### Supplied data:
--------------------------------

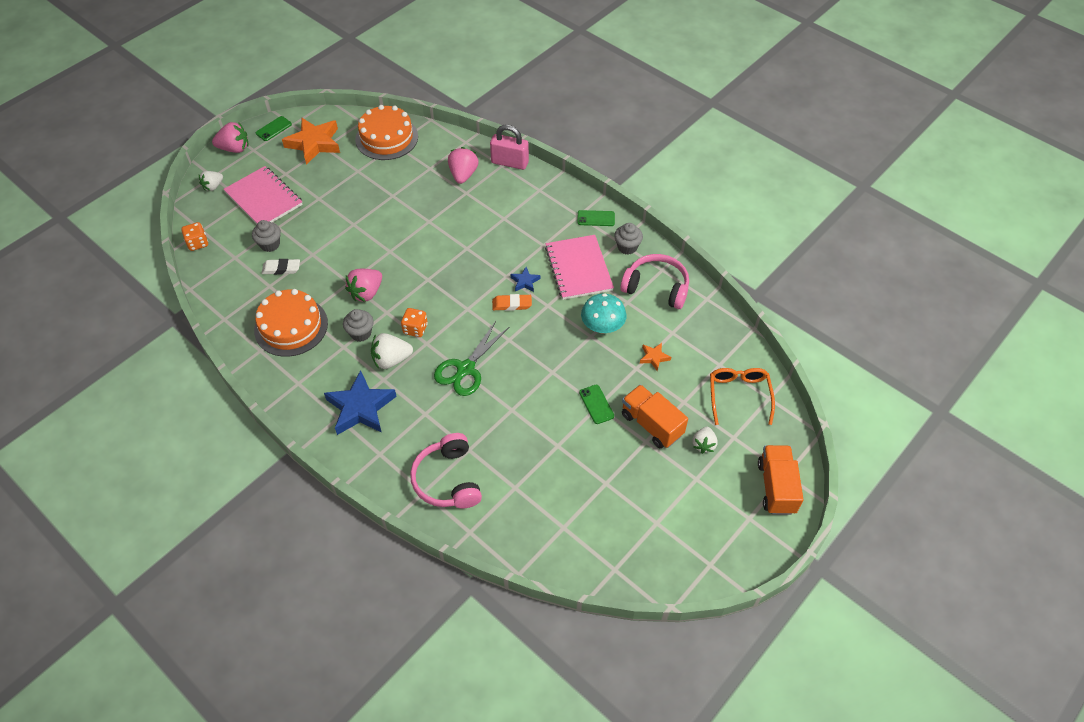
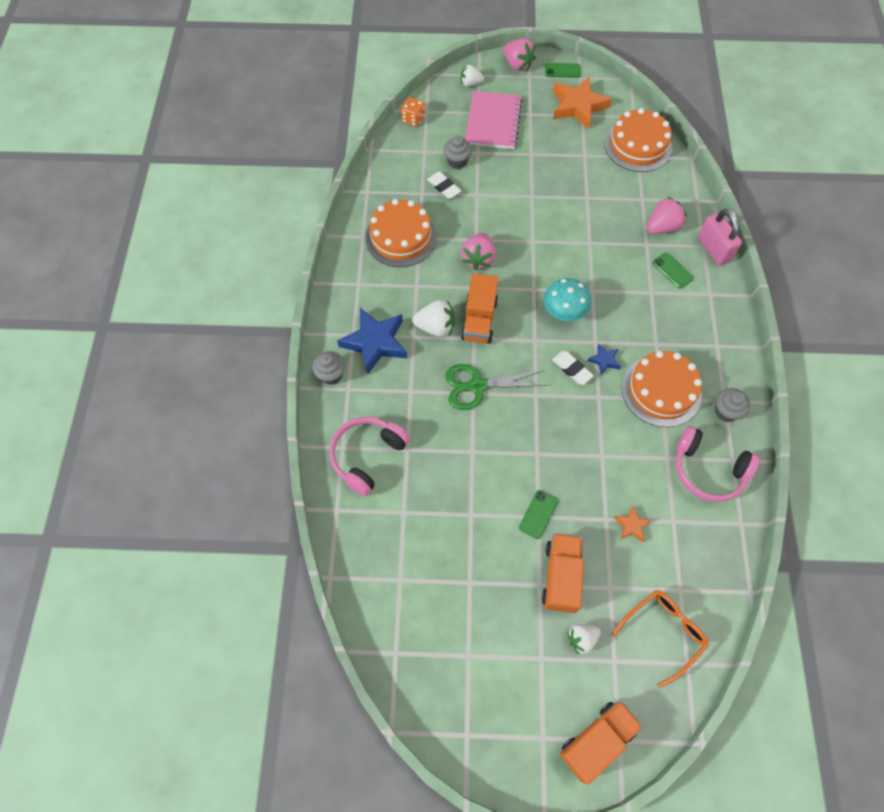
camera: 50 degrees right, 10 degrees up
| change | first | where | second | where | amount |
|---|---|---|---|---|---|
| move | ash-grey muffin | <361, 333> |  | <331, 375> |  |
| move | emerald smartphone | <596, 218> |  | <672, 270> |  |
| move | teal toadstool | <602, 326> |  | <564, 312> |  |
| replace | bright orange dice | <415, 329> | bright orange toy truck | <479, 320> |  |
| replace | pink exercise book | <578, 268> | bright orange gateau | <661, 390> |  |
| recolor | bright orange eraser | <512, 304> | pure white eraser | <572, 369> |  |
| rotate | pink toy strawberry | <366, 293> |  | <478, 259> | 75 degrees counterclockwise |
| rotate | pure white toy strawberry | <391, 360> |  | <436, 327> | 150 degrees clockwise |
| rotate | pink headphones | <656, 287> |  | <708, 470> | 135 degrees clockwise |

--------------------------------

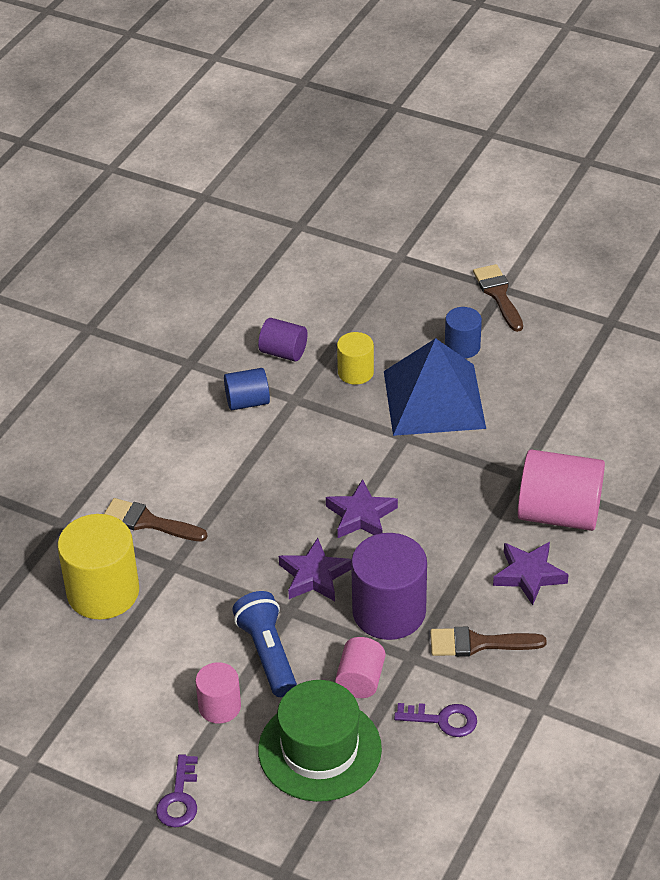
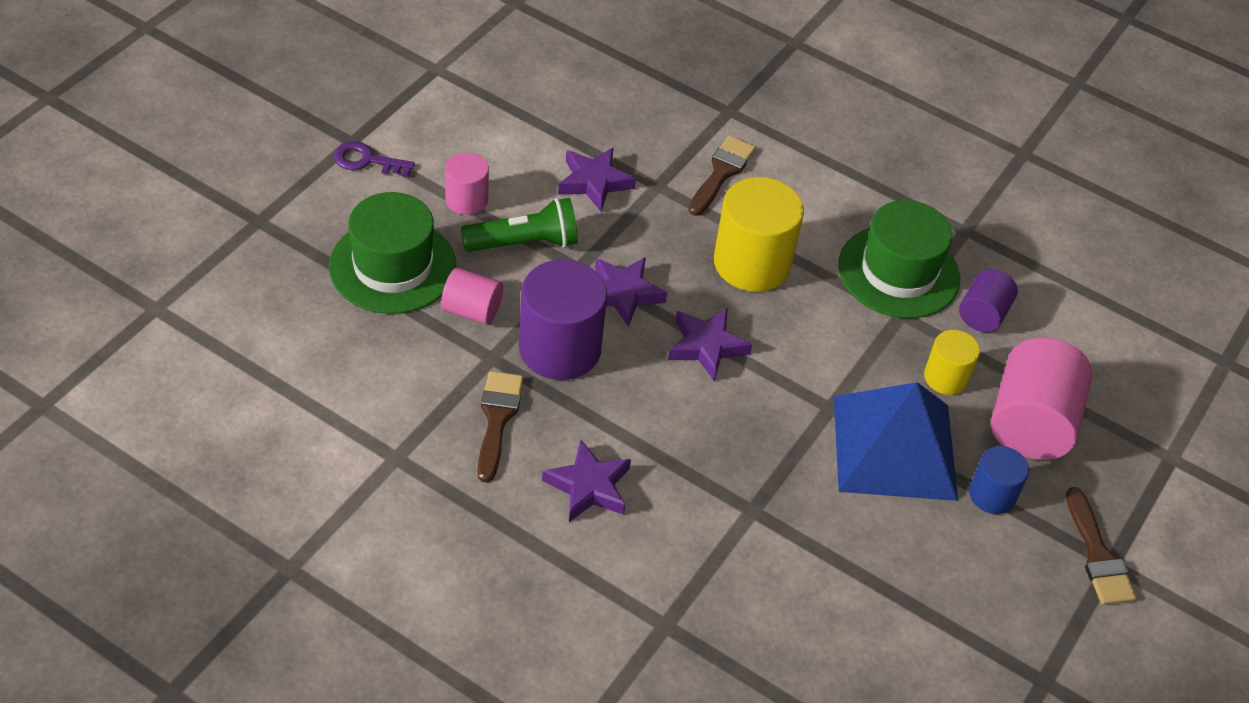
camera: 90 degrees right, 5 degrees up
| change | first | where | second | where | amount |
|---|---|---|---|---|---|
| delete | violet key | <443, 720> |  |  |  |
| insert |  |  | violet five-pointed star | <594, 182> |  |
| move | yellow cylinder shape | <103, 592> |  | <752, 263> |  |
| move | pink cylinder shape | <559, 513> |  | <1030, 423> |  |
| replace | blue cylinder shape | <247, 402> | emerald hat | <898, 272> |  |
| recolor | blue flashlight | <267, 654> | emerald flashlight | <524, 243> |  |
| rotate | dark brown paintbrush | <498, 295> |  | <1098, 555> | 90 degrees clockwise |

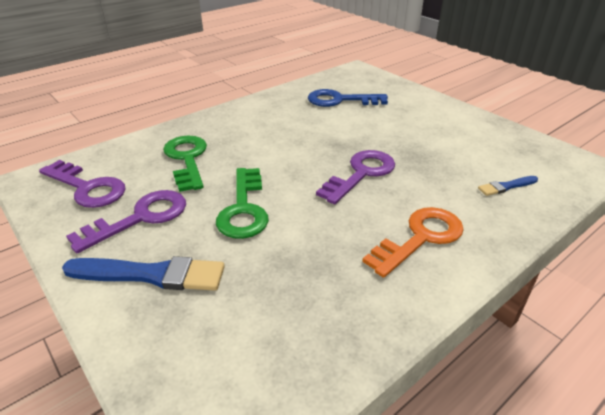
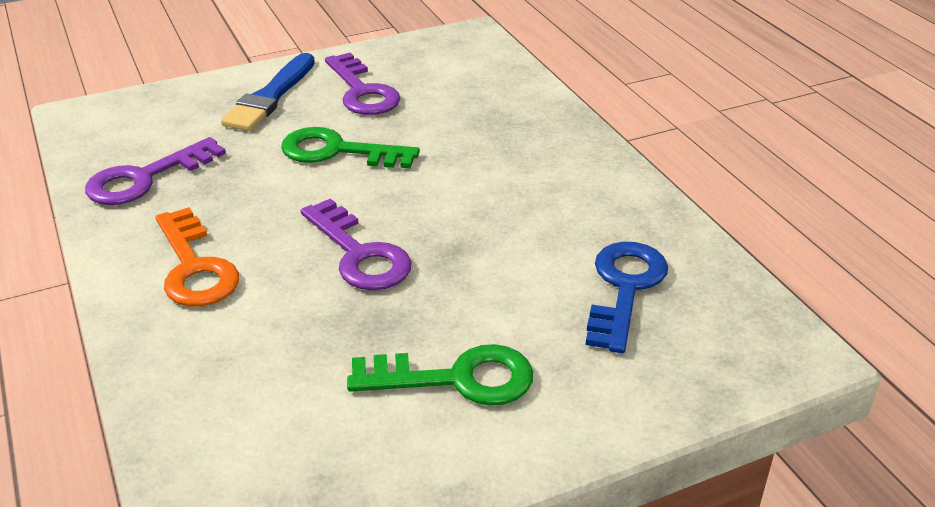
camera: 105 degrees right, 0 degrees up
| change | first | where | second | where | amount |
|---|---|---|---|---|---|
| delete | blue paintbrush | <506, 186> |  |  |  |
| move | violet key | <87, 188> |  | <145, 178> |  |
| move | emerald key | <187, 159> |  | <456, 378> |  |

--------------------------------

### Work instruction:
Above are the lines; repeat exactly the ones from the line containing "move | pink" down to the line containing "recolor | blue", both inclusive.

### Task output:
| move | pink cylinder shape | <559, 513> |  | <1030, 423> |  |
| replace | blue cylinder shape | <247, 402> | emerald hat | <898, 272> |  |
| recolor | blue flashlight | <267, 654> | emerald flashlight | <524, 243> |  |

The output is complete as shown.